» What you will do:
Set down, please, exactly the lines below that run from the line with "C8: none -> 100pF (FB, VX)" to the line with "R6: 330k (FB, VX) -> none", both lines included.

» Working data:
══════════
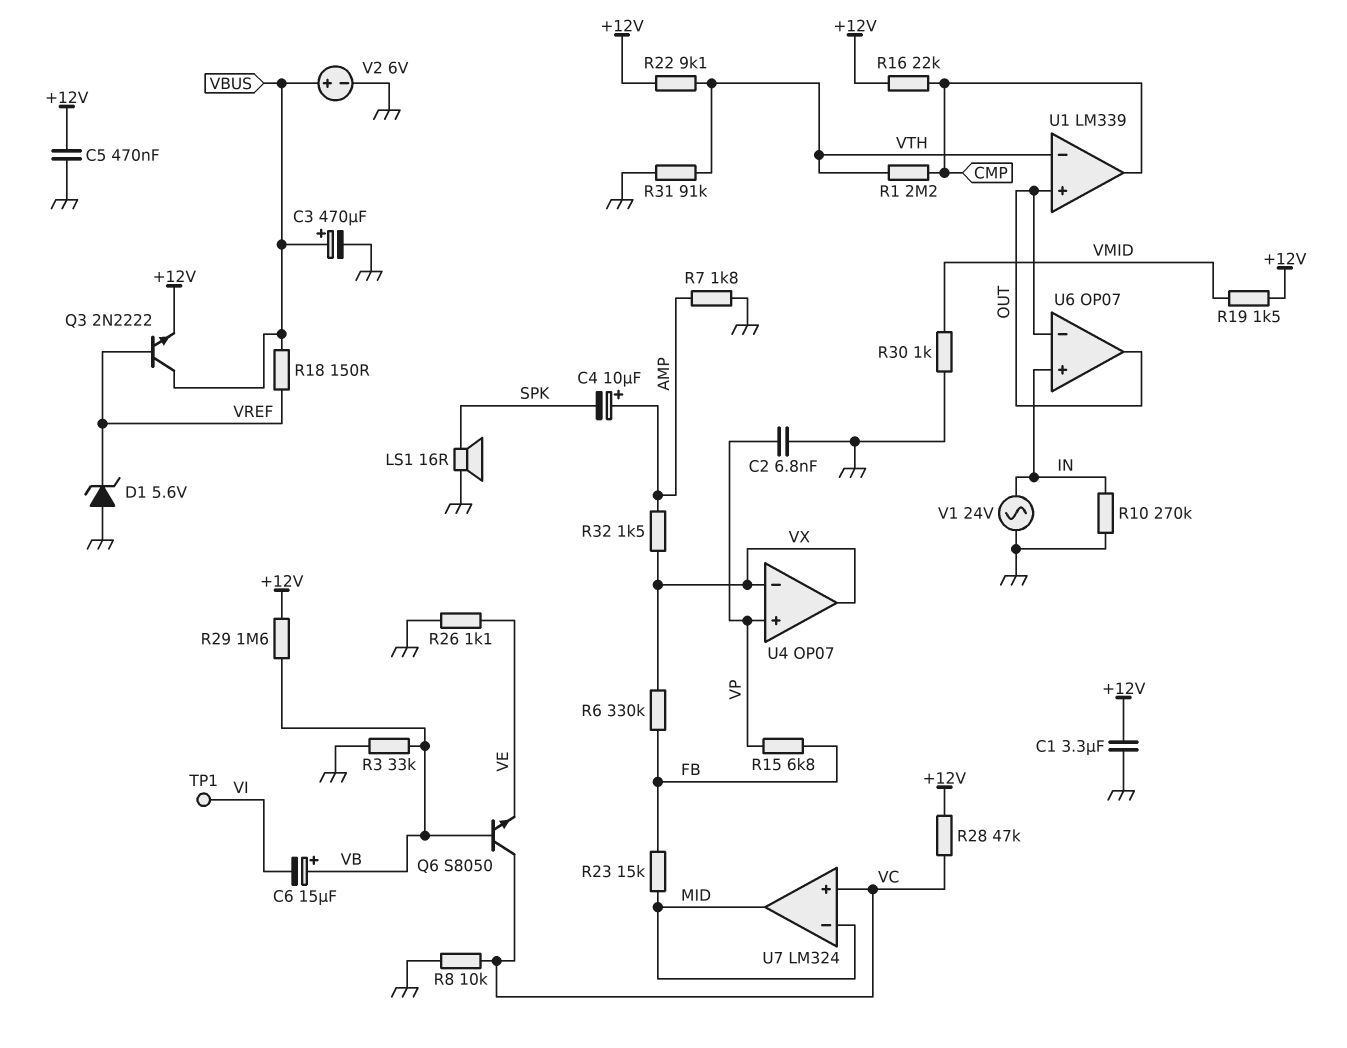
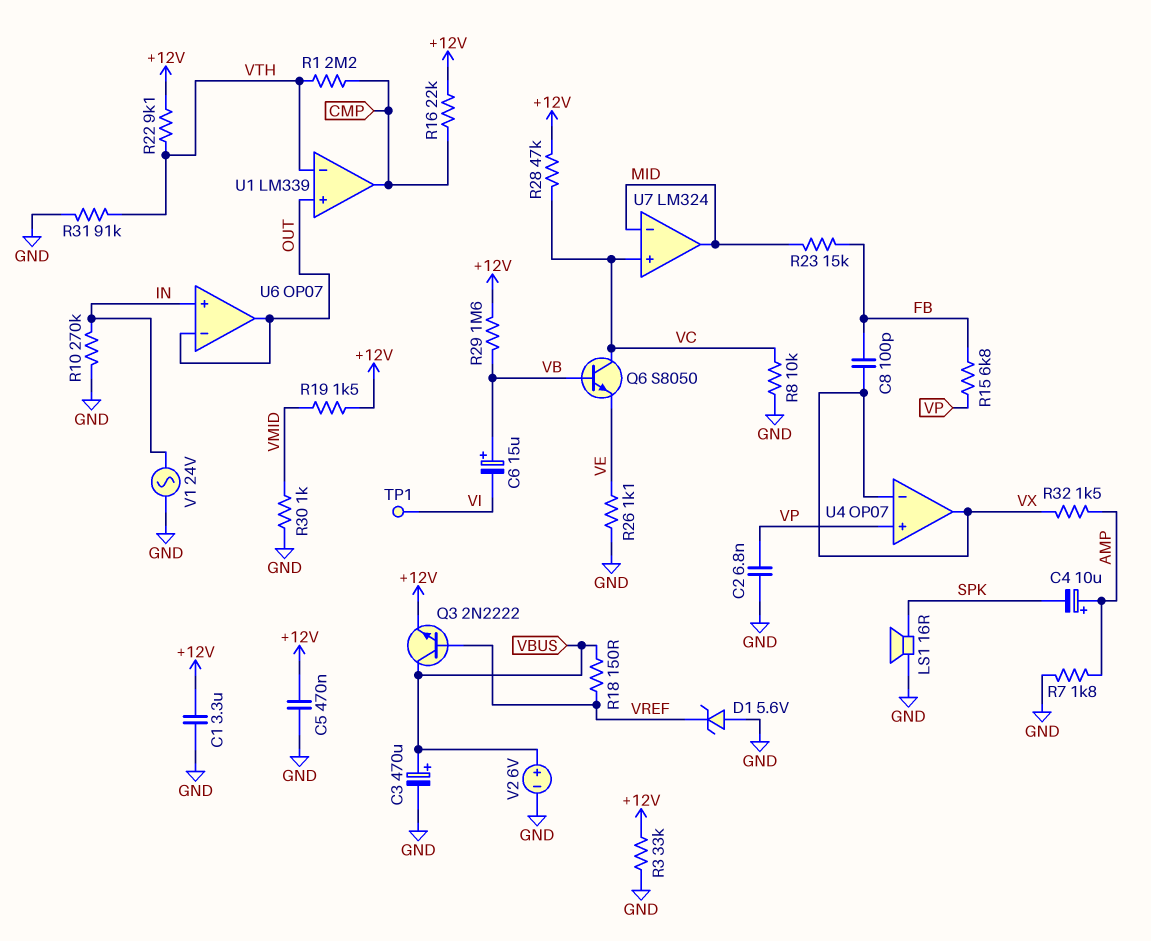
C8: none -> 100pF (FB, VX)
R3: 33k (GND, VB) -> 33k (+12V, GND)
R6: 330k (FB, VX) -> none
══════════
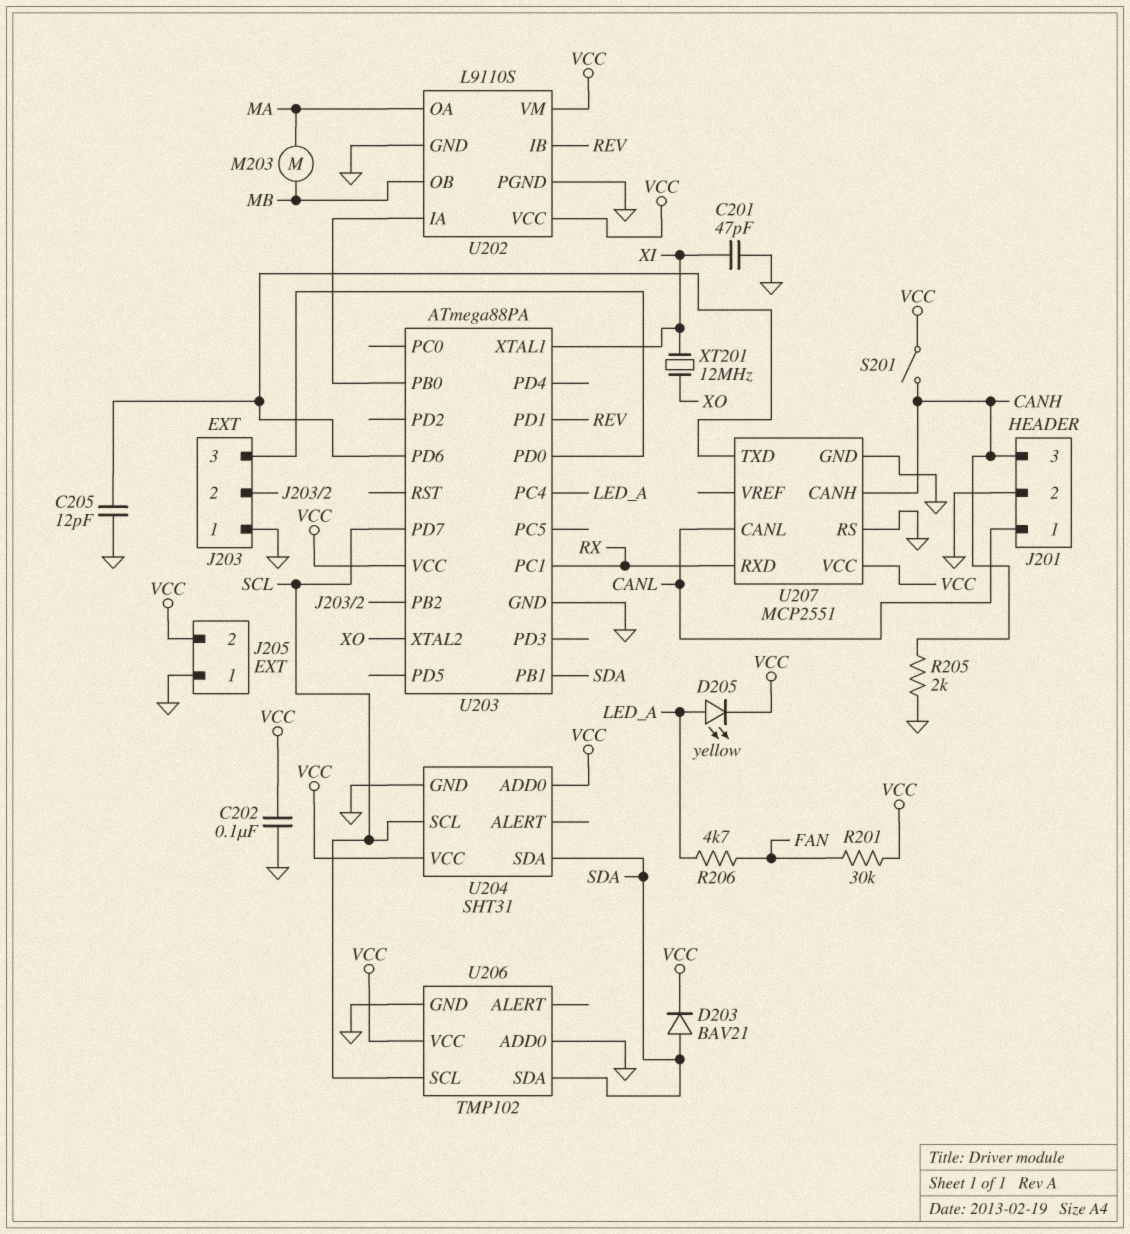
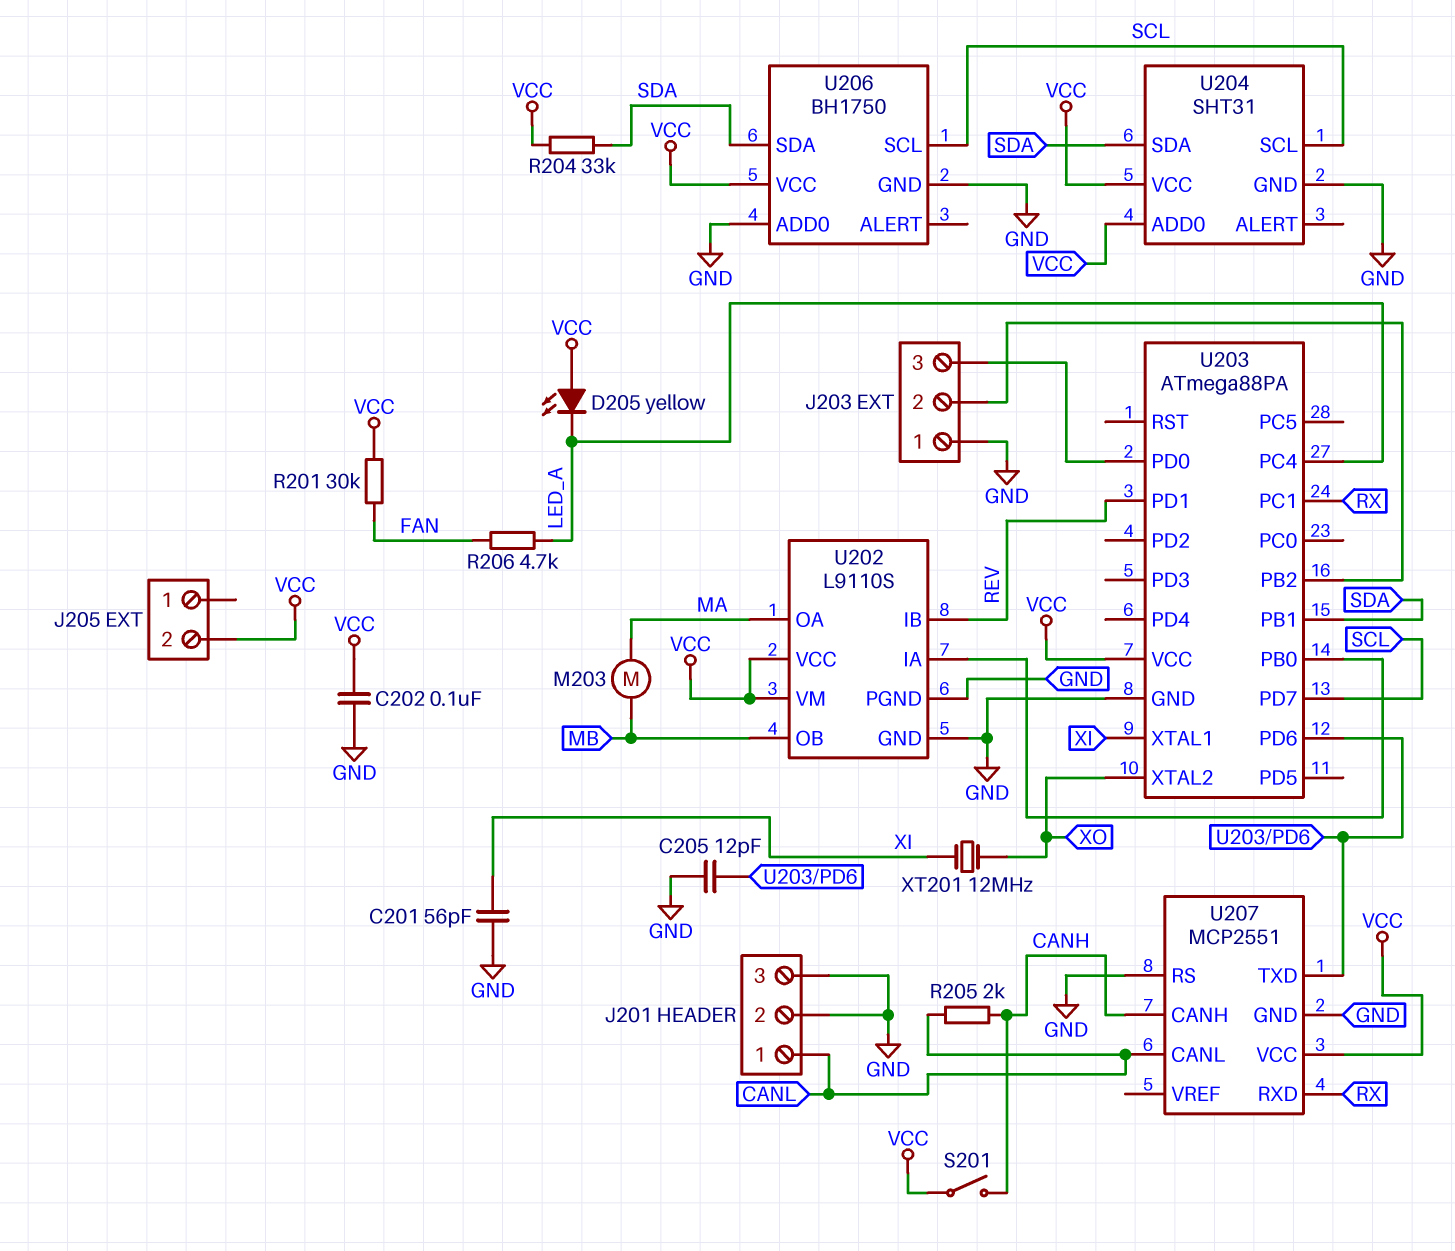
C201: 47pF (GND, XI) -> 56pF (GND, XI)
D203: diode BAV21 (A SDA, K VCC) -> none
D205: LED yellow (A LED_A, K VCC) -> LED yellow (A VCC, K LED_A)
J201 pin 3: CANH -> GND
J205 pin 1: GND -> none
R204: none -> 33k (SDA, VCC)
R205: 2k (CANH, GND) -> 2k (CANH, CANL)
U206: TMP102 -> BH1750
══════════
» Answer:
C8: none -> 100pF (FB, VX)
R3: 33k (GND, VB) -> 33k (+12V, GND)
R6: 330k (FB, VX) -> none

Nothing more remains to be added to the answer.